» **WORK TO COMPLETE**
Images should be left out, and everything else in the listing reproduced exactly.

» **SUPPLIED DATA**
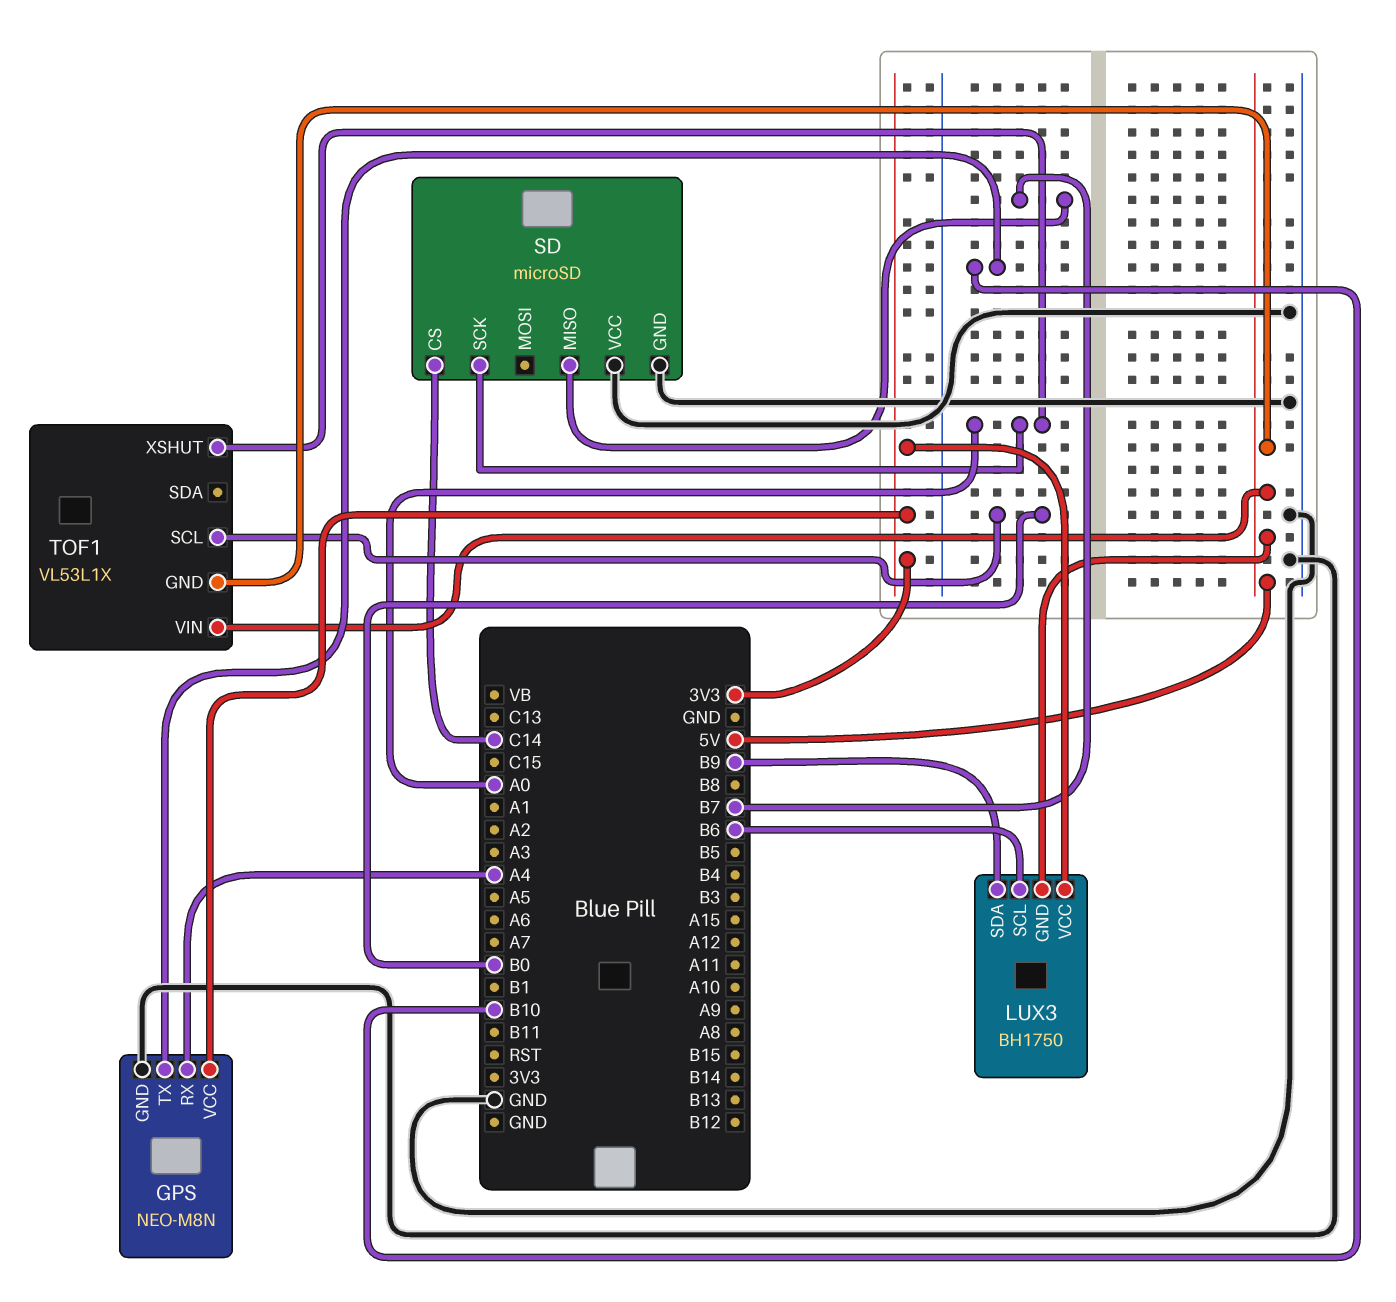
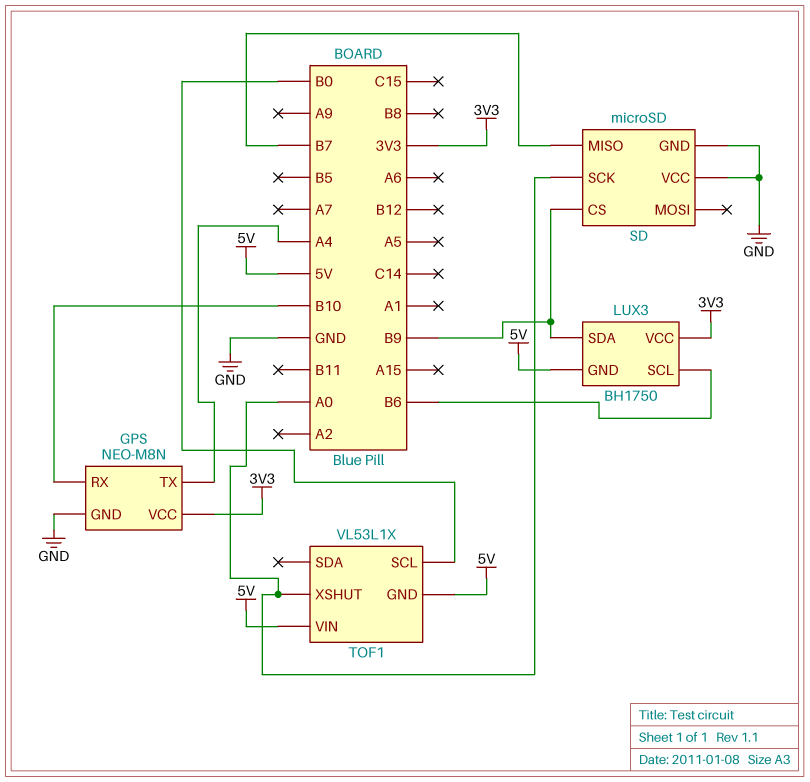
GPS pin RX: A4 -> B10
GPS pin TX: B10 -> A4
SD pin CS: C14 -> B9

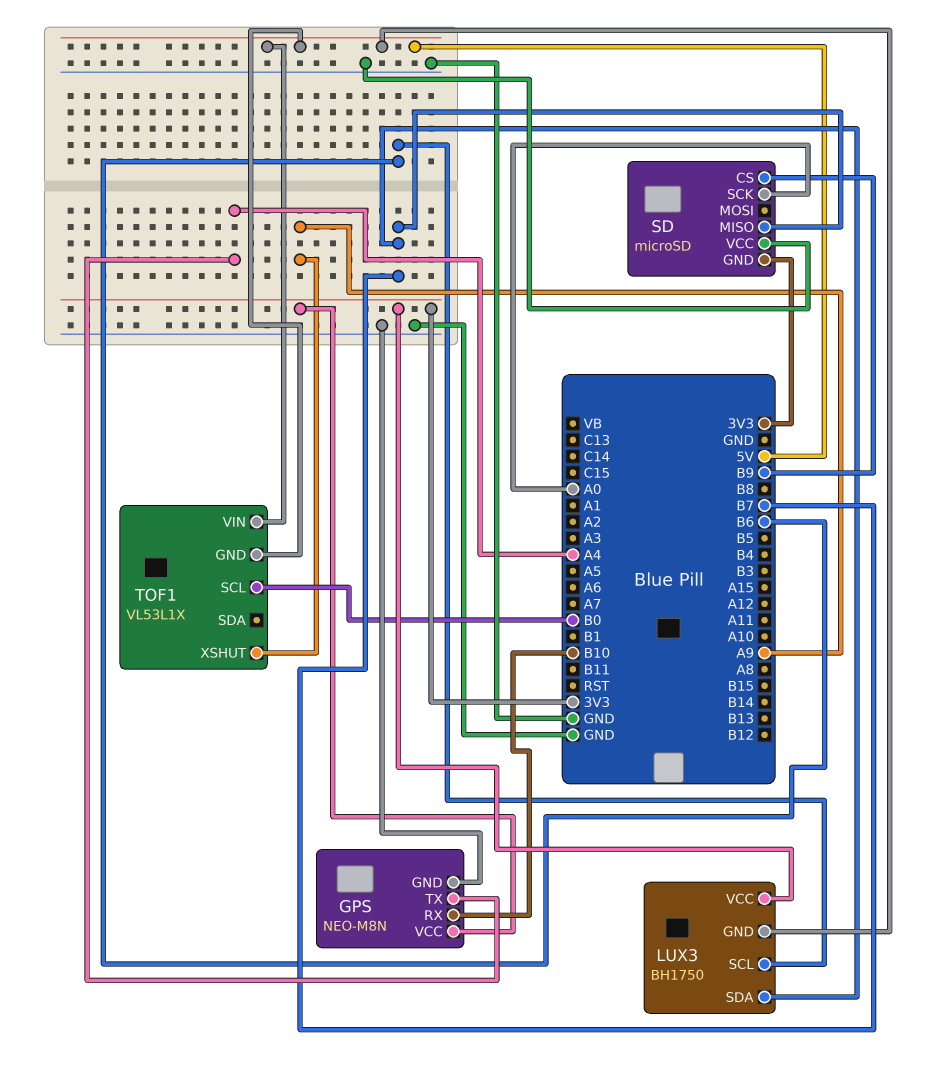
LUX3 pin SDA: B9 -> B7
SD pin GND: GND -> 3V3
TOF1 pin XSHUT: A0 -> A9

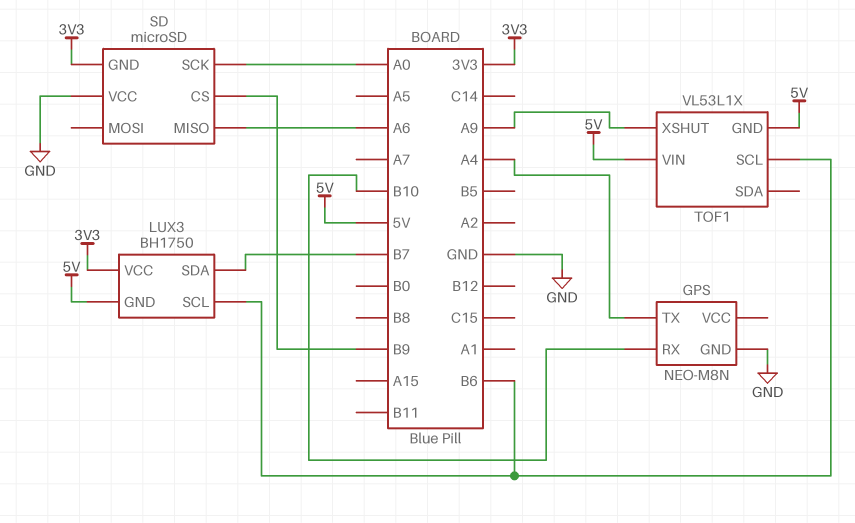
GPS pin VCC: 3V3 -> none
SD pin MISO: B7 -> A6
TOF1 pin SCL: B0 -> B6

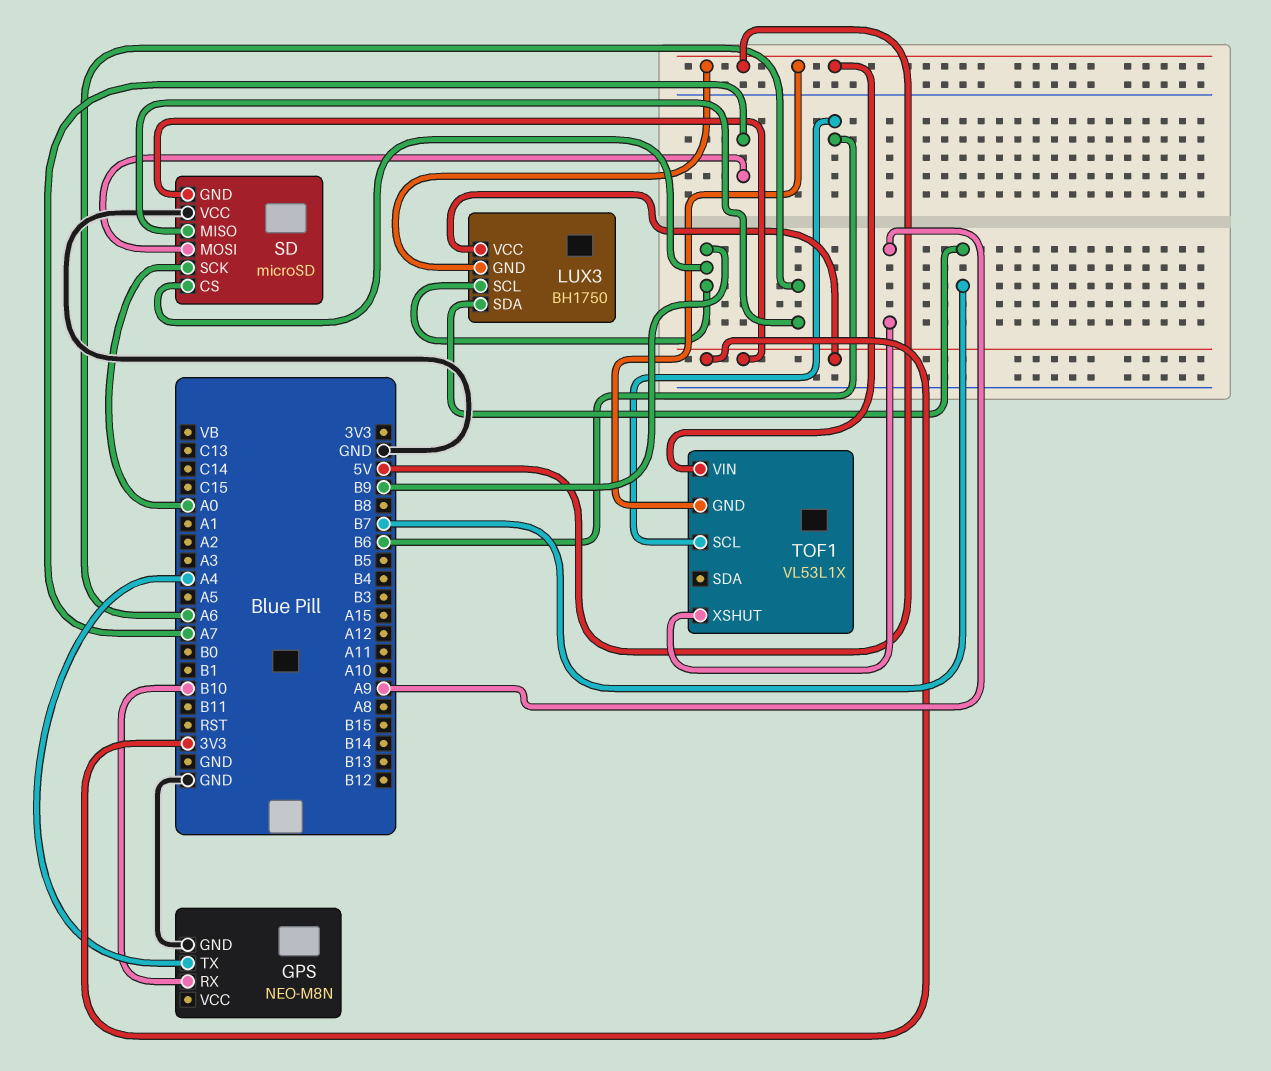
LUX3 pin SCL: B6 -> B9
SD pin MOSI: none -> A7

» **WRITTEN ANSWER**
GPS pin RX: A4 -> B10
GPS pin TX: B10 -> A4
SD pin CS: C14 -> B9

LUX3 pin SDA: B9 -> B7
SD pin GND: GND -> 3V3
TOF1 pin XSHUT: A0 -> A9

GPS pin VCC: 3V3 -> none
SD pin MISO: B7 -> A6
TOF1 pin SCL: B0 -> B6

LUX3 pin SCL: B6 -> B9
SD pin MOSI: none -> A7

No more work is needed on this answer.